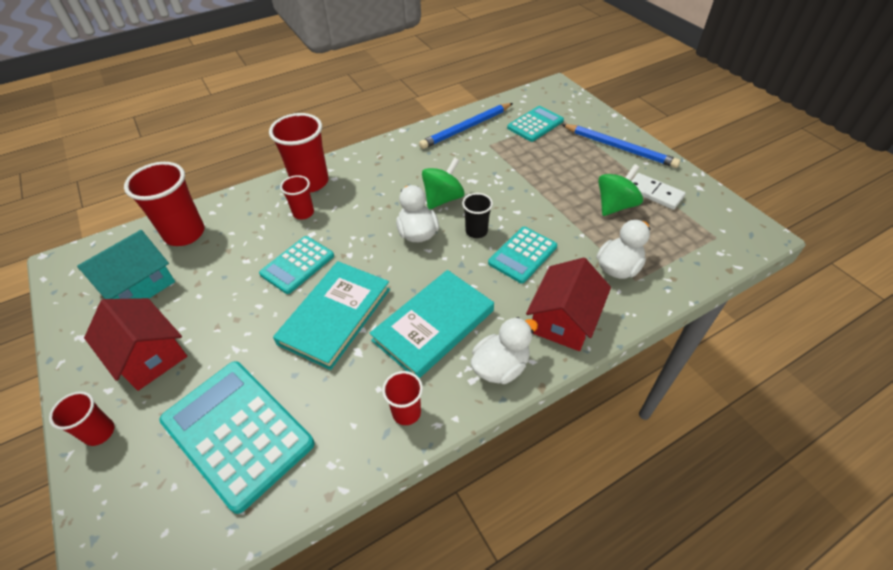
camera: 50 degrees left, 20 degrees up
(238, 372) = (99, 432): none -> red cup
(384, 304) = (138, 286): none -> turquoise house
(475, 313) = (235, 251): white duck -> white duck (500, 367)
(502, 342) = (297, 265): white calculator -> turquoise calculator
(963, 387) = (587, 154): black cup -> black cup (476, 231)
++++++
#### What you need to do:
Locate the lines above that hold the word "turquoise". Show every one of them.

#### Output of the task:
(384, 304) = (138, 286): none -> turquoise house
(502, 342) = (297, 265): white calculator -> turquoise calculator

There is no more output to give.